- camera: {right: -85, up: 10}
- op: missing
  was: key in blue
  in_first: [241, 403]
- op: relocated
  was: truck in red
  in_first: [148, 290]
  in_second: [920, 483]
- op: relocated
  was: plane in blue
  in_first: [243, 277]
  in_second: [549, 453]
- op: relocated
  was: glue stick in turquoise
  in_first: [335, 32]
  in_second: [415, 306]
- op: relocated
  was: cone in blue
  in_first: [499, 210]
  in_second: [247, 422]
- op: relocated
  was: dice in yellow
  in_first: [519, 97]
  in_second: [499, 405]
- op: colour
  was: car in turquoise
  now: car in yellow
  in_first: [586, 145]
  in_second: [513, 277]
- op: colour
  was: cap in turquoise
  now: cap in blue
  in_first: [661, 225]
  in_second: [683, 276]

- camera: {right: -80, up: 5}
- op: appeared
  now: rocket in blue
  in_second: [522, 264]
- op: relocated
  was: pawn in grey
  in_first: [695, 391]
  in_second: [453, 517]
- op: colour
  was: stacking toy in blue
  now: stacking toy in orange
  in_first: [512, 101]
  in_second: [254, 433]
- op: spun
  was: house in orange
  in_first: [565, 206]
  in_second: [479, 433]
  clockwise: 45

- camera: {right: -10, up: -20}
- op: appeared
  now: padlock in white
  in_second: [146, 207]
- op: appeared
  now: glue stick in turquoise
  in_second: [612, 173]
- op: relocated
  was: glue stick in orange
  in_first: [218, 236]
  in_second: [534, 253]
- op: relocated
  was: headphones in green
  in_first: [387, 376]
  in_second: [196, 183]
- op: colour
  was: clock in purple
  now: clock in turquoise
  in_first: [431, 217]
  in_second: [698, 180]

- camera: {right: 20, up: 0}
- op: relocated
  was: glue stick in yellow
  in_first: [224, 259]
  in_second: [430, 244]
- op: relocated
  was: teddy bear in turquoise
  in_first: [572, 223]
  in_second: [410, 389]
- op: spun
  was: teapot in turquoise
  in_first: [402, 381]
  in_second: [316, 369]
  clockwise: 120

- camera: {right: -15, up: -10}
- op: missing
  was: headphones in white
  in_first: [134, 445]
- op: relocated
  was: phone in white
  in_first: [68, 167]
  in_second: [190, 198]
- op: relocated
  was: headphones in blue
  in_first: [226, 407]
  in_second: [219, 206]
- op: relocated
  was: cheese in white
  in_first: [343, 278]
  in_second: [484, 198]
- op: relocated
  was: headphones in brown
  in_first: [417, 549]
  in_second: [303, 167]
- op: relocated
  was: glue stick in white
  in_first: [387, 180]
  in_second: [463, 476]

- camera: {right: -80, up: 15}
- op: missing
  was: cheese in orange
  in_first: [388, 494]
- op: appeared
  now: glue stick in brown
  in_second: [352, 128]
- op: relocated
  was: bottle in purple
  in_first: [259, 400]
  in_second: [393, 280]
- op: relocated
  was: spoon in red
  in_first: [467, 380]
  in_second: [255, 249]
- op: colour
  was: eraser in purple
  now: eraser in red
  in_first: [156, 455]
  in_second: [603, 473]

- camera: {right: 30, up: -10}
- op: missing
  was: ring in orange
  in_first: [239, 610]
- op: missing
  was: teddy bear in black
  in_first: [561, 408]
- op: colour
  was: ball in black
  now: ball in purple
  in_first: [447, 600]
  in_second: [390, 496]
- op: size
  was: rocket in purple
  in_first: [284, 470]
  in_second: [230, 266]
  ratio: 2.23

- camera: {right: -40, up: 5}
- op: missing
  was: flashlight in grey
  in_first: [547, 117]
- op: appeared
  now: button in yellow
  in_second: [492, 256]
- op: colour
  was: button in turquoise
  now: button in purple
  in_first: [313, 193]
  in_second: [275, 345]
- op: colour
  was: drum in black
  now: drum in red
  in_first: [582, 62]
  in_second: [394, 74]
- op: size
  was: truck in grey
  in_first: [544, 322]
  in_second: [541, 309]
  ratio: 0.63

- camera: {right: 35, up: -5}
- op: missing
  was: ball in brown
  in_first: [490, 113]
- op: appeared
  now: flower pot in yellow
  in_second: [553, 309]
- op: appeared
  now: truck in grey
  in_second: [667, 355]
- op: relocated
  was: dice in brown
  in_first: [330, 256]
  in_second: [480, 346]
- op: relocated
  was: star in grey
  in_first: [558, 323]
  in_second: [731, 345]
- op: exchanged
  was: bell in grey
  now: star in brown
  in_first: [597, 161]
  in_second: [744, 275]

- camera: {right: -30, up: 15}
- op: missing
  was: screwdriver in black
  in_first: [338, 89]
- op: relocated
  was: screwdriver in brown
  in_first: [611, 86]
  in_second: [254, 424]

***

Leaving each word as it is, reproduce all the material.

- camera: {right: -85, up: 10}
- op: missing
  was: key in blue
  in_first: [241, 403]
- op: relocated
  was: truck in red
  in_first: [148, 290]
  in_second: [920, 483]
- op: relocated
  was: plane in blue
  in_first: [243, 277]
  in_second: [549, 453]
- op: relocated
  was: glue stick in turquoise
  in_first: [335, 32]
  in_second: [415, 306]
- op: relocated
  was: cone in blue
  in_first: [499, 210]
  in_second: [247, 422]
- op: relocated
  was: dice in yellow
  in_first: [519, 97]
  in_second: [499, 405]
- op: colour
  was: car in turquoise
  now: car in yellow
  in_first: [586, 145]
  in_second: [513, 277]
- op: colour
  was: cap in turquoise
  now: cap in blue
  in_first: [661, 225]
  in_second: [683, 276]

- camera: {right: -80, up: 5}
- op: appeared
  now: rocket in blue
  in_second: [522, 264]
- op: relocated
  was: pawn in grey
  in_first: [695, 391]
  in_second: [453, 517]
- op: colour
  was: stacking toy in blue
  now: stacking toy in orange
  in_first: [512, 101]
  in_second: [254, 433]
- op: spun
  was: house in orange
  in_first: [565, 206]
  in_second: [479, 433]
  clockwise: 45

- camera: {right: -10, up: -20}
- op: appeared
  now: padlock in white
  in_second: [146, 207]
- op: appeared
  now: glue stick in turquoise
  in_second: [612, 173]
- op: relocated
  was: glue stick in orange
  in_first: [218, 236]
  in_second: [534, 253]
- op: relocated
  was: headphones in green
  in_first: [387, 376]
  in_second: [196, 183]
- op: colour
  was: clock in purple
  now: clock in turquoise
  in_first: [431, 217]
  in_second: [698, 180]

- camera: {right: 20, up: 0}
- op: relocated
  was: glue stick in yellow
  in_first: [224, 259]
  in_second: [430, 244]
- op: relocated
  was: teddy bear in turquoise
  in_first: [572, 223]
  in_second: [410, 389]
- op: spun
  was: teapot in turquoise
  in_first: [402, 381]
  in_second: [316, 369]
  clockwise: 120

- camera: {right: -15, up: -10}
- op: missing
  was: headphones in white
  in_first: [134, 445]
- op: relocated
  was: phone in white
  in_first: [68, 167]
  in_second: [190, 198]
- op: relocated
  was: headphones in blue
  in_first: [226, 407]
  in_second: [219, 206]
- op: relocated
  was: cheese in white
  in_first: [343, 278]
  in_second: [484, 198]
- op: relocated
  was: headphones in brown
  in_first: [417, 549]
  in_second: [303, 167]
- op: relocated
  was: glue stick in white
  in_first: [387, 180]
  in_second: [463, 476]

- camera: {right: -80, up: 15}
- op: missing
  was: cheese in orange
  in_first: [388, 494]
- op: appeared
  now: glue stick in brown
  in_second: [352, 128]
- op: relocated
  was: bottle in purple
  in_first: [259, 400]
  in_second: [393, 280]
- op: relocated
  was: spoon in red
  in_first: [467, 380]
  in_second: [255, 249]
- op: colour
  was: eraser in purple
  now: eraser in red
  in_first: [156, 455]
  in_second: [603, 473]

- camera: {right: 30, up: -10}
- op: missing
  was: ring in orange
  in_first: [239, 610]
- op: missing
  was: teddy bear in black
  in_first: [561, 408]
- op: colour
  was: ball in black
  now: ball in purple
  in_first: [447, 600]
  in_second: [390, 496]
- op: size
  was: rocket in purple
  in_first: [284, 470]
  in_second: [230, 266]
  ratio: 2.23

- camera: {right: -40, up: 5}
- op: missing
  was: flashlight in grey
  in_first: [547, 117]
- op: appeared
  now: button in yellow
  in_second: [492, 256]
- op: colour
  was: button in turquoise
  now: button in purple
  in_first: [313, 193]
  in_second: [275, 345]
- op: colour
  was: drum in black
  now: drum in red
  in_first: [582, 62]
  in_second: [394, 74]
- op: size
  was: truck in grey
  in_first: [544, 322]
  in_second: [541, 309]
  ratio: 0.63

- camera: {right: 35, up: -5}
- op: missing
  was: ball in brown
  in_first: [490, 113]
- op: appeared
  now: flower pot in yellow
  in_second: [553, 309]
- op: appeared
  now: truck in grey
  in_second: [667, 355]
- op: relocated
  was: dice in brown
  in_first: [330, 256]
  in_second: [480, 346]
- op: relocated
  was: star in grey
  in_first: [558, 323]
  in_second: [731, 345]
- op: exchanged
  was: bell in grey
  now: star in brown
  in_first: [597, 161]
  in_second: [744, 275]

- camera: {right: -30, up: 15}
- op: missing
  was: screwdriver in black
  in_first: [338, 89]
- op: relocated
  was: screwdriver in brown
  in_first: [611, 86]
  in_second: [254, 424]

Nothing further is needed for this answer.